Retype the data from the start through the line containing "Guest cast (1073, 17)", with both ends included, exactly as they appear.

DATASET:
▶

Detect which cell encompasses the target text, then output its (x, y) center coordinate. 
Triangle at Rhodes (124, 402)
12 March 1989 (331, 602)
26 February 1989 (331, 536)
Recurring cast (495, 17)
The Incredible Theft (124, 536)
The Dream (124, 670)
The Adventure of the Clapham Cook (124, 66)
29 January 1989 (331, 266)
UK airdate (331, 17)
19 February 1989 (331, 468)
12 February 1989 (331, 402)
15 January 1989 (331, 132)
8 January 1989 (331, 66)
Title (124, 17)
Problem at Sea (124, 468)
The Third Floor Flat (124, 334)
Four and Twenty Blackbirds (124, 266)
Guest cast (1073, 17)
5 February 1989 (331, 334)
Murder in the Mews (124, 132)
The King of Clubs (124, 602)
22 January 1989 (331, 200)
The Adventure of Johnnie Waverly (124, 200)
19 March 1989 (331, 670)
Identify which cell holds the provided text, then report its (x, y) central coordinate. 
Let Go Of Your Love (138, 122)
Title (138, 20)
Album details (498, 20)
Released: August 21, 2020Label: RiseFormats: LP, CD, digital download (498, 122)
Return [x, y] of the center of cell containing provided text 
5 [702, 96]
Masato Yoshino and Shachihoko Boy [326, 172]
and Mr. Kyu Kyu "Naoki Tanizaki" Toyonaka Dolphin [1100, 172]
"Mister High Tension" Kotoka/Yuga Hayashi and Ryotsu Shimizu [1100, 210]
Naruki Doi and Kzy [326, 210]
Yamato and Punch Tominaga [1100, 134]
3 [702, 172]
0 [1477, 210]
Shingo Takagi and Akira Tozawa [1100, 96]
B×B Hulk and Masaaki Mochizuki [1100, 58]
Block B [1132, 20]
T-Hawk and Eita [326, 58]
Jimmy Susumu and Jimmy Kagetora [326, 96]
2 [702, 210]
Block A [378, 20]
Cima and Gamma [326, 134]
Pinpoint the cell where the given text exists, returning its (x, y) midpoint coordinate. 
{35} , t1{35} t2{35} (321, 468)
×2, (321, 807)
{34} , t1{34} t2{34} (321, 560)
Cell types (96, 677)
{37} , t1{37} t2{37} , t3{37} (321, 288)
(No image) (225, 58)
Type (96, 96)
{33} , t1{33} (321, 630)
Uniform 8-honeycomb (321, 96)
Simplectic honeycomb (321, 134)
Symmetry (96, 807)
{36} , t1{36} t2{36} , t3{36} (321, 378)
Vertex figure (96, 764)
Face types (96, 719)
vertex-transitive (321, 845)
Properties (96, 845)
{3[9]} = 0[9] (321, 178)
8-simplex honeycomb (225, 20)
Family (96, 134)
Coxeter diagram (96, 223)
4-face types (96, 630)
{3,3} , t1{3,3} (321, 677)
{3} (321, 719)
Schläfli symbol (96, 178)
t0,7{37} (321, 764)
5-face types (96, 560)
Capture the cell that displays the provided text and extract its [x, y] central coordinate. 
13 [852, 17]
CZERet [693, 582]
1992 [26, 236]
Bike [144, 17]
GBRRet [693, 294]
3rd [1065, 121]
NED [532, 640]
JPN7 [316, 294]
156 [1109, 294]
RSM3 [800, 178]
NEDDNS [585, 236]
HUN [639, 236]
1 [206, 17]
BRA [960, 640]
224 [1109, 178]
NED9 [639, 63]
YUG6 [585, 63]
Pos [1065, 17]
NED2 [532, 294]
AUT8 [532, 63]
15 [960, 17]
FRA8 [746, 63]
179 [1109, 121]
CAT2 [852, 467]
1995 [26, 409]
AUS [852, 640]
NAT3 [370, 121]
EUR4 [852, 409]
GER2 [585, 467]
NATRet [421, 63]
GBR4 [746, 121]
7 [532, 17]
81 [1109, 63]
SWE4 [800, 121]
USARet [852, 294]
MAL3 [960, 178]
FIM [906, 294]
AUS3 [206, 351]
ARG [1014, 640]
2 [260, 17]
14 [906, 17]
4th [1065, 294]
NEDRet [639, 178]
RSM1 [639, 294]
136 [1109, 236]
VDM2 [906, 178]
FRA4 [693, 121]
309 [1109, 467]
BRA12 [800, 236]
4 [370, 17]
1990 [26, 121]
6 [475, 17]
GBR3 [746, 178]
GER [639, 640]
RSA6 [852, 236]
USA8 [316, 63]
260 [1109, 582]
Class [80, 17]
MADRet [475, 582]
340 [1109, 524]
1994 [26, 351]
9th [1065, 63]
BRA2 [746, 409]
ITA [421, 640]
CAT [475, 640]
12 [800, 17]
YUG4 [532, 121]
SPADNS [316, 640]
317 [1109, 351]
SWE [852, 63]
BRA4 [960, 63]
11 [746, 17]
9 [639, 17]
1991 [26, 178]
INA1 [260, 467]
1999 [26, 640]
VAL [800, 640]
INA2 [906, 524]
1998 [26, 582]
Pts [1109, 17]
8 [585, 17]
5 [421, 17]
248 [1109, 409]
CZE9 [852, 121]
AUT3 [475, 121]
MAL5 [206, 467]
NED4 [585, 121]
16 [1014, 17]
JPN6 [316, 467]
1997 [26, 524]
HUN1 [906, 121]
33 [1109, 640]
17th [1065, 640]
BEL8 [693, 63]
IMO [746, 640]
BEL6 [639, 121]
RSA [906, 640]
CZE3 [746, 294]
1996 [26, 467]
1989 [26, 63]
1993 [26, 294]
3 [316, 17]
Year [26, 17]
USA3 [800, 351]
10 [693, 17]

◀

TASK RESPONSE:
Detect which cell encompasses the target text, then output its (x, y) center coordinate. 
Triangle at Rhodes (124, 402)
12 March 1989 (331, 602)
26 February 1989 (331, 536)
Recurring cast (495, 17)
The Incredible Theft (124, 536)
The Dream (124, 670)
The Adventure of the Clapham Cook (124, 66)
29 January 1989 (331, 266)
UK airdate (331, 17)
19 February 1989 (331, 468)
12 February 1989 (331, 402)
15 January 1989 (331, 132)
8 January 1989 (331, 66)
Title (124, 17)
Problem at Sea (124, 468)
The Third Floor Flat (124, 334)
Four and Twenty Blackbirds (124, 266)
Guest cast (1073, 17)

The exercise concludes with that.